Data entries:
== == ==

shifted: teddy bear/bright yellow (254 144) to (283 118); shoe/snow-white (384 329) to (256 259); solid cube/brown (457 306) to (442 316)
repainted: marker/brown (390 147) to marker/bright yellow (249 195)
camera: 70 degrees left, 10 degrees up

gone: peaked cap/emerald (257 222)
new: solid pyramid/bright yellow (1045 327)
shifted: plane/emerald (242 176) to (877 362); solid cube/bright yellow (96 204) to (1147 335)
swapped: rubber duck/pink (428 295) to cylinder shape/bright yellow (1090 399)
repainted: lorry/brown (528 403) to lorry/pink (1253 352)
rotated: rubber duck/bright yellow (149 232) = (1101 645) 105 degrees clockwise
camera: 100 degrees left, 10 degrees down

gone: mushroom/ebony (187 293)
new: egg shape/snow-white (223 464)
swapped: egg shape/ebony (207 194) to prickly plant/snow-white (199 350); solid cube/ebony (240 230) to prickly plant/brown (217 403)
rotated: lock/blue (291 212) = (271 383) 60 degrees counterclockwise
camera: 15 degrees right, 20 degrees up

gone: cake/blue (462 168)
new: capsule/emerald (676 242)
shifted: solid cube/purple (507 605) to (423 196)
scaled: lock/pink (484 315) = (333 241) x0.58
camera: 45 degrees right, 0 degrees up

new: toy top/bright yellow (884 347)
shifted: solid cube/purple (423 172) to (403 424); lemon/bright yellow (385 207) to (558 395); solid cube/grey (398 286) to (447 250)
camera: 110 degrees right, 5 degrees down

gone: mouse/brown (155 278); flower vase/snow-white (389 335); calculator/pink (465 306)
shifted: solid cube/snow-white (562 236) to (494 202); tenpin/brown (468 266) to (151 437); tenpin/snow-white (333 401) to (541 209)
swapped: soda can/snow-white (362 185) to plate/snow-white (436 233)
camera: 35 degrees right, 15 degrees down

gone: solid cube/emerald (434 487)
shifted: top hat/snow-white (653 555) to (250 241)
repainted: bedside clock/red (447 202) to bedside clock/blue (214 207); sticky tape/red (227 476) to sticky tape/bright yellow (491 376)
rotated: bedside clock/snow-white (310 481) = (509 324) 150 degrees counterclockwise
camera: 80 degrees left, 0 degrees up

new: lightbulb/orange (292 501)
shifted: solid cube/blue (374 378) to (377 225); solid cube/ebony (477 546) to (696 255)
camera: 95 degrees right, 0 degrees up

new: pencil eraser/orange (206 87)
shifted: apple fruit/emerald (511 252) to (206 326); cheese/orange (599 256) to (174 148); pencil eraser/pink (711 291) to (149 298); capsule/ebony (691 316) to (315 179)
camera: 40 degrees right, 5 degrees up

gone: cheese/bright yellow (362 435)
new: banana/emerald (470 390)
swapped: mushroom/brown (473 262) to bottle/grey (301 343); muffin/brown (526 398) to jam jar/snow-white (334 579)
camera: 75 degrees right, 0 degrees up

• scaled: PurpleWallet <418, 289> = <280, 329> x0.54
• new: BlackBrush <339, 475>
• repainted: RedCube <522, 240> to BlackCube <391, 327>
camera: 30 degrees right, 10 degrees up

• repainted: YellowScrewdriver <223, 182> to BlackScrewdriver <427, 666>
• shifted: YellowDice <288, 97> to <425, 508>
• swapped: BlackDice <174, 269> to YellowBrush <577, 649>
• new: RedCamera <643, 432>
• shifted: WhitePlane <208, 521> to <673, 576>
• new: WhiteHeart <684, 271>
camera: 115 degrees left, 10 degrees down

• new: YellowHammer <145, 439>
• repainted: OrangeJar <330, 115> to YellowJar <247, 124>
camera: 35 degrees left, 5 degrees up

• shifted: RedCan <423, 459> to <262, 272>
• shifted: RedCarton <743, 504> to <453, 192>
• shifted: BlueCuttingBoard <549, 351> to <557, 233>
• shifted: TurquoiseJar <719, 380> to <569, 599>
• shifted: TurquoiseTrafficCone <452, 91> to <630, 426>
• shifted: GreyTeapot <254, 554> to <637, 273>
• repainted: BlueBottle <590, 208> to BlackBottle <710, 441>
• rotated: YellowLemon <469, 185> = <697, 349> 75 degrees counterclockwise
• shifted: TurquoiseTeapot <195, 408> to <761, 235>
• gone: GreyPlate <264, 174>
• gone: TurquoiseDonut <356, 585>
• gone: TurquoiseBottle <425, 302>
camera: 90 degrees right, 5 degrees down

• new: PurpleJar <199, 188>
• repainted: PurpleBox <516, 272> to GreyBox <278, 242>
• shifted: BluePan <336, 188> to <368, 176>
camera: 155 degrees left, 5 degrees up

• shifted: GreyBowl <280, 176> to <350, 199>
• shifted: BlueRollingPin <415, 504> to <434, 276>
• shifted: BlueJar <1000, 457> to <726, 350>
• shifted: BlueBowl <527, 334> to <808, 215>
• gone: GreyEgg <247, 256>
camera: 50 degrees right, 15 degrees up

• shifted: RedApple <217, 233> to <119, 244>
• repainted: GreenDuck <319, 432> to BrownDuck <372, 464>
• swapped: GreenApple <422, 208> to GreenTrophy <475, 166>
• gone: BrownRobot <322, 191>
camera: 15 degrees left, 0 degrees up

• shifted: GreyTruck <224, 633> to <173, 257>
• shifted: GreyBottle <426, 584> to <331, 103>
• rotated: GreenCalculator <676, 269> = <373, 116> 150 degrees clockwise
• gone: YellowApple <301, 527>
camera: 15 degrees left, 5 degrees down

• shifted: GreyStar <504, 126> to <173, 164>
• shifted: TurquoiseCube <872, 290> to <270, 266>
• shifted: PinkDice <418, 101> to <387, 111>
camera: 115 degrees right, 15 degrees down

== == ==

Work to be completed: For each record above, give it again without a single change.

Exercise output:
shifted: teddy bear/bright yellow (254 144) to (283 118); shoe/snow-white (384 329) to (256 259); solid cube/brown (457 306) to (442 316)
repainted: marker/brown (390 147) to marker/bright yellow (249 195)
camera: 70 degrees left, 10 degrees up

gone: peaked cap/emerald (257 222)
new: solid pyramid/bright yellow (1045 327)
shifted: plane/emerald (242 176) to (877 362); solid cube/bright yellow (96 204) to (1147 335)
swapped: rubber duck/pink (428 295) to cylinder shape/bright yellow (1090 399)
repainted: lorry/brown (528 403) to lorry/pink (1253 352)
rotated: rubber duck/bright yellow (149 232) = (1101 645) 105 degrees clockwise
camera: 100 degrees left, 10 degrees down

gone: mushroom/ebony (187 293)
new: egg shape/snow-white (223 464)
swapped: egg shape/ebony (207 194) to prickly plant/snow-white (199 350); solid cube/ebony (240 230) to prickly plant/brown (217 403)
rotated: lock/blue (291 212) = (271 383) 60 degrees counterclockwise
camera: 15 degrees right, 20 degrees up

gone: cake/blue (462 168)
new: capsule/emerald (676 242)
shifted: solid cube/purple (507 605) to (423 196)
scaled: lock/pink (484 315) = (333 241) x0.58
camera: 45 degrees right, 0 degrees up

new: toy top/bright yellow (884 347)
shifted: solid cube/purple (423 172) to (403 424); lemon/bright yellow (385 207) to (558 395); solid cube/grey (398 286) to (447 250)
camera: 110 degrees right, 5 degrees down

gone: mouse/brown (155 278); flower vase/snow-white (389 335); calculator/pink (465 306)
shifted: solid cube/snow-white (562 236) to (494 202); tenpin/brown (468 266) to (151 437); tenpin/snow-white (333 401) to (541 209)
swapped: soda can/snow-white (362 185) to plate/snow-white (436 233)
camera: 35 degrees right, 15 degrees down

gone: solid cube/emerald (434 487)
shifted: top hat/snow-white (653 555) to (250 241)
repainted: bedside clock/red (447 202) to bedside clock/blue (214 207); sticky tape/red (227 476) to sticky tape/bright yellow (491 376)
rotated: bedside clock/snow-white (310 481) = (509 324) 150 degrees counterclockwise
camera: 80 degrees left, 0 degrees up

new: lightbulb/orange (292 501)
shifted: solid cube/blue (374 378) to (377 225); solid cube/ebony (477 546) to (696 255)
camera: 95 degrees right, 0 degrees up

new: pencil eraser/orange (206 87)
shifted: apple fruit/emerald (511 252) to (206 326); cheese/orange (599 256) to (174 148); pencil eraser/pink (711 291) to (149 298); capsule/ebony (691 316) to (315 179)
camera: 40 degrees right, 5 degrees up

gone: cheese/bright yellow (362 435)
new: banana/emerald (470 390)
swapped: mushroom/brown (473 262) to bottle/grey (301 343); muffin/brown (526 398) to jam jar/snow-white (334 579)
camera: 75 degrees right, 0 degrees up

• scaled: PurpleWallet <418, 289> = <280, 329> x0.54
• new: BlackBrush <339, 475>
• repainted: RedCube <522, 240> to BlackCube <391, 327>
camera: 30 degrees right, 10 degrees up

• repainted: YellowScrewdriver <223, 182> to BlackScrewdriver <427, 666>
• shifted: YellowDice <288, 97> to <425, 508>
• swapped: BlackDice <174, 269> to YellowBrush <577, 649>
• new: RedCamera <643, 432>
• shifted: WhitePlane <208, 521> to <673, 576>
• new: WhiteHeart <684, 271>
camera: 115 degrees left, 10 degrees down

• new: YellowHammer <145, 439>
• repainted: OrangeJar <330, 115> to YellowJar <247, 124>
camera: 35 degrees left, 5 degrees up

• shifted: RedCan <423, 459> to <262, 272>
• shifted: RedCarton <743, 504> to <453, 192>
• shifted: BlueCuttingBoard <549, 351> to <557, 233>
• shifted: TurquoiseJar <719, 380> to <569, 599>
• shifted: TurquoiseTrafficCone <452, 91> to <630, 426>
• shifted: GreyTeapot <254, 554> to <637, 273>
• repainted: BlueBottle <590, 208> to BlackBottle <710, 441>
• rotated: YellowLemon <469, 185> = <697, 349> 75 degrees counterclockwise
• shifted: TurquoiseTeapot <195, 408> to <761, 235>
• gone: GreyPlate <264, 174>
• gone: TurquoiseDonut <356, 585>
• gone: TurquoiseBottle <425, 302>
camera: 90 degrees right, 5 degrees down

• new: PurpleJar <199, 188>
• repainted: PurpleBox <516, 272> to GreyBox <278, 242>
• shifted: BluePan <336, 188> to <368, 176>
camera: 155 degrees left, 5 degrees up

• shifted: GreyBowl <280, 176> to <350, 199>
• shifted: BlueRollingPin <415, 504> to <434, 276>
• shifted: BlueJar <1000, 457> to <726, 350>
• shifted: BlueBowl <527, 334> to <808, 215>
• gone: GreyEgg <247, 256>
camera: 50 degrees right, 15 degrees up

• shifted: RedApple <217, 233> to <119, 244>
• repainted: GreenDuck <319, 432> to BrownDuck <372, 464>
• swapped: GreenApple <422, 208> to GreenTrophy <475, 166>
• gone: BrownRobot <322, 191>
camera: 15 degrees left, 0 degrees up

• shifted: GreyTruck <224, 633> to <173, 257>
• shifted: GreyBottle <426, 584> to <331, 103>
• rotated: GreenCalculator <676, 269> = <373, 116> 150 degrees clockwise
• gone: YellowApple <301, 527>
camera: 15 degrees left, 5 degrees down

• shifted: GreyStar <504, 126> to <173, 164>
• shifted: TurquoiseCube <872, 290> to <270, 266>
• shifted: PinkDice <418, 101> to <387, 111>
camera: 115 degrees right, 15 degrees down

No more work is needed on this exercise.